- Your objective -
Pull out each of the lines below that contains the string "clef". Letter case must match.

- Source data -

########################################

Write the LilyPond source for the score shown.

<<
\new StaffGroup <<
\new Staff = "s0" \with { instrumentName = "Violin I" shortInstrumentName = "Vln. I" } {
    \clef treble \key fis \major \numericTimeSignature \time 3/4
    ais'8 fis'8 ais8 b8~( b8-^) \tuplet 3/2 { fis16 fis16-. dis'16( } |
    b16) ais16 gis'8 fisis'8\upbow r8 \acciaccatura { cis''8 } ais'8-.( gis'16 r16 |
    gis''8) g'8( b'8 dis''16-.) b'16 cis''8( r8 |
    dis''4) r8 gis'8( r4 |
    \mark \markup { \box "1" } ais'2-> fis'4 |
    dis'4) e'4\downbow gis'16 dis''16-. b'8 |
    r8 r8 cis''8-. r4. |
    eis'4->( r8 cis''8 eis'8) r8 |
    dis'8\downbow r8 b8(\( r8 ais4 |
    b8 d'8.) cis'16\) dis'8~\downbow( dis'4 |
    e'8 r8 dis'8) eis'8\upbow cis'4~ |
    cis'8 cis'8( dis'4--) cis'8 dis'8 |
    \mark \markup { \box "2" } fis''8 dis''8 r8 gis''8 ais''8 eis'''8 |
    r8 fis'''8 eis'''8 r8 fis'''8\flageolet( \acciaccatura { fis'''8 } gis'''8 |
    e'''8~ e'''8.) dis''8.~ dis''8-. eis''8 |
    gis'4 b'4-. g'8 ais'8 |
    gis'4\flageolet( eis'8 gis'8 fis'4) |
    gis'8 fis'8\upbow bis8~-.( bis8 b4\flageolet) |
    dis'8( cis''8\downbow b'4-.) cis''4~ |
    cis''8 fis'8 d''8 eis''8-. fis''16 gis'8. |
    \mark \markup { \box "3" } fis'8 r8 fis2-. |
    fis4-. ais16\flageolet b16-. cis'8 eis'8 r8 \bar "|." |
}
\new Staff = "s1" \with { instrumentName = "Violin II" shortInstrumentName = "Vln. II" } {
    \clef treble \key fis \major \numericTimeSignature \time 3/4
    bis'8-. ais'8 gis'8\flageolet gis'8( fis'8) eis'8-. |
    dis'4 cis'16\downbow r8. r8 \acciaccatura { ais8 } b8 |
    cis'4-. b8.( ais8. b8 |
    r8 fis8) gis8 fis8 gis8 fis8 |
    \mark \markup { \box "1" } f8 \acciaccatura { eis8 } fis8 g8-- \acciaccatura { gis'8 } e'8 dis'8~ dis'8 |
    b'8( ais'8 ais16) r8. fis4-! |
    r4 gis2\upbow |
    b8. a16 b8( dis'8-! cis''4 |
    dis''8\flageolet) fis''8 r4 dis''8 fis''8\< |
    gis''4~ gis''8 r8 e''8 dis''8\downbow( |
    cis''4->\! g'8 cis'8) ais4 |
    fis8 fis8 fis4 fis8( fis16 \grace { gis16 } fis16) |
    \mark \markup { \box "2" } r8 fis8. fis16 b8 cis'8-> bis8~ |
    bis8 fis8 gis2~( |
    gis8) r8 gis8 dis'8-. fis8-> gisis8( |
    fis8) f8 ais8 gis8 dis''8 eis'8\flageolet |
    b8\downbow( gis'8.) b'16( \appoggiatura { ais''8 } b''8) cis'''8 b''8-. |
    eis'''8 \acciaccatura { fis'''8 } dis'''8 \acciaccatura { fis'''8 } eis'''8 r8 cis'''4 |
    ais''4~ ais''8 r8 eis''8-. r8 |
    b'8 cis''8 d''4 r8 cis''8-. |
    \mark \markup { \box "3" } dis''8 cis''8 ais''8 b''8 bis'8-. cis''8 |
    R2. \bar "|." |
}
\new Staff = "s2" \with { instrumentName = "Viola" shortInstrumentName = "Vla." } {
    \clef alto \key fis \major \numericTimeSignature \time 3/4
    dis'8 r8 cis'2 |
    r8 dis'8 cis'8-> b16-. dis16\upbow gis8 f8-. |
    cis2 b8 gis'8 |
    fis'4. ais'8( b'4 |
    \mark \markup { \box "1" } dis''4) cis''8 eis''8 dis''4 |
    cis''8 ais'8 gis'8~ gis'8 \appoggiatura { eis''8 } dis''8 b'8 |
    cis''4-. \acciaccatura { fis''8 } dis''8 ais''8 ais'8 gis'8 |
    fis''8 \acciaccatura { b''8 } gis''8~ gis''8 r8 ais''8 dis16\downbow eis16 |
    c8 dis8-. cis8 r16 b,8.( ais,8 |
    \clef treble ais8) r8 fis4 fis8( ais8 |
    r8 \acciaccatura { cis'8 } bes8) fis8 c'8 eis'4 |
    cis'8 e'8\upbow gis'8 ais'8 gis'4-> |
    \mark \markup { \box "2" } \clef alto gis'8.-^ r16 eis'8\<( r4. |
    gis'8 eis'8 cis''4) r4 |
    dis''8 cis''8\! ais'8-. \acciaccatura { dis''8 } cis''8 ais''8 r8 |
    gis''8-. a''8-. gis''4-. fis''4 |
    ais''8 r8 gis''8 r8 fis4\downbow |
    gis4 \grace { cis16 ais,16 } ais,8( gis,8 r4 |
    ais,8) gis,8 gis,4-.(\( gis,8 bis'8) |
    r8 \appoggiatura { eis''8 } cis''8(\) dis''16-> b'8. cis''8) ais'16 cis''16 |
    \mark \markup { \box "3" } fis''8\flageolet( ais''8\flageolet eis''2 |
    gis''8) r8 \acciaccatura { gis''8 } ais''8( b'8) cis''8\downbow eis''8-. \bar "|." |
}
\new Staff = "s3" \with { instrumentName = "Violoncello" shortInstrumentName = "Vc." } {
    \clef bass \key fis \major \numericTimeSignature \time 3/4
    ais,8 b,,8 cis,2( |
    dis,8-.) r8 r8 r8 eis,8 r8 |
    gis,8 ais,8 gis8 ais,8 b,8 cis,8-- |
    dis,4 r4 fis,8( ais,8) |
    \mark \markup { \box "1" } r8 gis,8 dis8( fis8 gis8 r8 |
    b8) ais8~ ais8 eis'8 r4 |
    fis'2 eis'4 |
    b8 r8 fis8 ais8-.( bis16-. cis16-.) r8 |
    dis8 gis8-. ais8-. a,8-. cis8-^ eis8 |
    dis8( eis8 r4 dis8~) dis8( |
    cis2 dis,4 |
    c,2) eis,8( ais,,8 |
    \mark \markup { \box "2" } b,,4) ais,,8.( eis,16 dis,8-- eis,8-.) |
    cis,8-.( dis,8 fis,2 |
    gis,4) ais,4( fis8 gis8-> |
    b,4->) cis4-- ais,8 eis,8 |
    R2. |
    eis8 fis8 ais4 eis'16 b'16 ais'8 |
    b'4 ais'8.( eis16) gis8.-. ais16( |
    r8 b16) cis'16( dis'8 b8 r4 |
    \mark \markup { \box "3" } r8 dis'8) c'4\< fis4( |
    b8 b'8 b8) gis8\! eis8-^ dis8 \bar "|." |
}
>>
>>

########################################

- Answer in full -
    \clef treble \key fis \major \numericTimeSignature \time 3/4
    \clef treble \key fis \major \numericTimeSignature \time 3/4
    \clef alto \key fis \major \numericTimeSignature \time 3/4
    \clef treble ais8) r8 fis4 fis8( ais8 |
    \mark \markup { \box "2" } \clef alto gis'8.-^ r16 eis'8\<( r4. |
    \clef bass \key fis \major \numericTimeSignature \time 3/4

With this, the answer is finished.